Problem requirements
From the data, copy out every line in which the word "teapot" appears.

Available data
'''

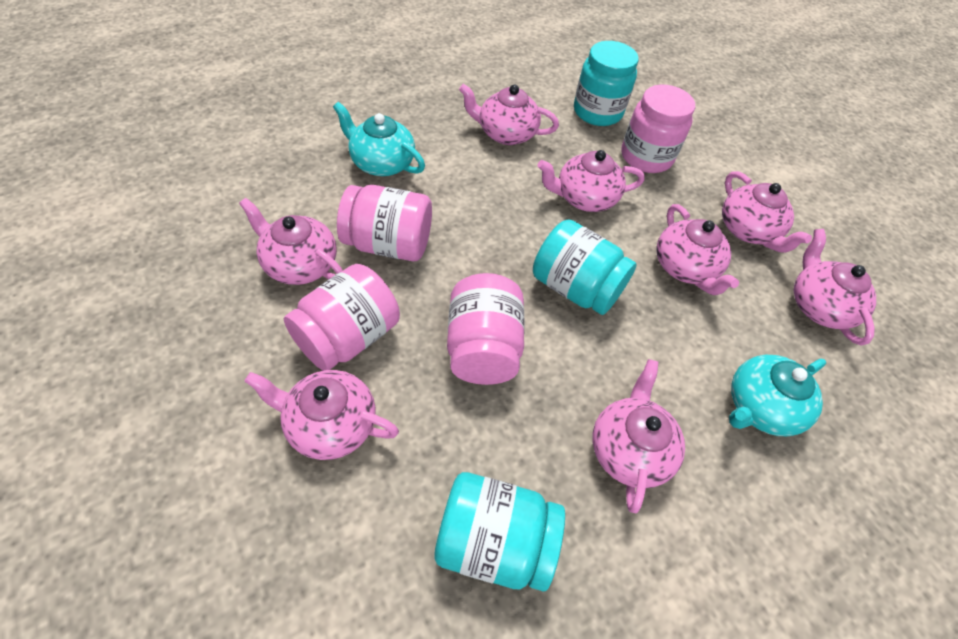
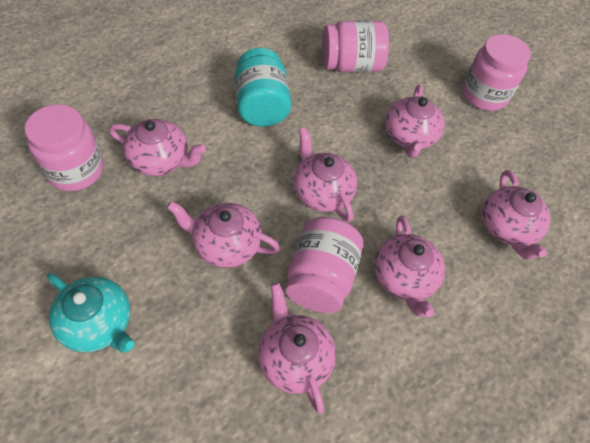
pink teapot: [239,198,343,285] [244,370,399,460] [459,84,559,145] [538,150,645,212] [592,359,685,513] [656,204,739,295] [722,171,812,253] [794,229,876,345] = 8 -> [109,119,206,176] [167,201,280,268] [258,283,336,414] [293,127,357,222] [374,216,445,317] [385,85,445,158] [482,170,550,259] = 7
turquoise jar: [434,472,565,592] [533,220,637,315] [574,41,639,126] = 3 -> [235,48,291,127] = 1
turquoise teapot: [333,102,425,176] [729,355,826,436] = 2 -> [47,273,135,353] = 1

'''
'''

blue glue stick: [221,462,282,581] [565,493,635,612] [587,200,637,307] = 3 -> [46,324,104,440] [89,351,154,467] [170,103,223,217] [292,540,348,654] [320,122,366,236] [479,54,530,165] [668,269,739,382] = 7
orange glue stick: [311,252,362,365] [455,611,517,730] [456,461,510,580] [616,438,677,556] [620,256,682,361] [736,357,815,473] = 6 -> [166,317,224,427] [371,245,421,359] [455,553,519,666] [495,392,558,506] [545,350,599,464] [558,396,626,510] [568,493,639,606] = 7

'''
'''

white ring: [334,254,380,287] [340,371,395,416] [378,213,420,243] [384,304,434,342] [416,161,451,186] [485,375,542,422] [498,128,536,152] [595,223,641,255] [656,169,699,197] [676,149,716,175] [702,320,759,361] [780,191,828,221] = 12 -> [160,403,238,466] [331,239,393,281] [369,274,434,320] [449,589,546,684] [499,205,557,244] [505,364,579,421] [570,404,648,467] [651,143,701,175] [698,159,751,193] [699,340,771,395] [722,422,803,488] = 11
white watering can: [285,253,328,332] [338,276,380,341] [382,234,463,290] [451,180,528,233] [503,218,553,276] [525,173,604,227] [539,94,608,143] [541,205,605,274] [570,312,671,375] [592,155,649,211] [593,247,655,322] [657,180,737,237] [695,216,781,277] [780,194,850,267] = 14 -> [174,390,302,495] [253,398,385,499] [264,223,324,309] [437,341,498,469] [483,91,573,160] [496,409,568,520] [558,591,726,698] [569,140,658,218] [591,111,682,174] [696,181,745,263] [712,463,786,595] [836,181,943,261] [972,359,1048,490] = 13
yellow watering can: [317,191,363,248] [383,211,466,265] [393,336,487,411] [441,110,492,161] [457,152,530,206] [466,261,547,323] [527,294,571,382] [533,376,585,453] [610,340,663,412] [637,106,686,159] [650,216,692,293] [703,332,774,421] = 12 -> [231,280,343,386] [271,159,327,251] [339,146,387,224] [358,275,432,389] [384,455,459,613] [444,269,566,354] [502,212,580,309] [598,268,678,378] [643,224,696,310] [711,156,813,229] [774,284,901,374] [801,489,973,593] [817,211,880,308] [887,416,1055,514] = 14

'''

Solution for this exercise
pink teapot: [239,198,343,285] [244,370,399,460] [459,84,559,145] [538,150,645,212] [592,359,685,513] [656,204,739,295] [722,171,812,253] [794,229,876,345] = 8 -> [109,119,206,176] [167,201,280,268] [258,283,336,414] [293,127,357,222] [374,216,445,317] [385,85,445,158] [482,170,550,259] = 7
turquoise teapot: [333,102,425,176] [729,355,826,436] = 2 -> [47,273,135,353] = 1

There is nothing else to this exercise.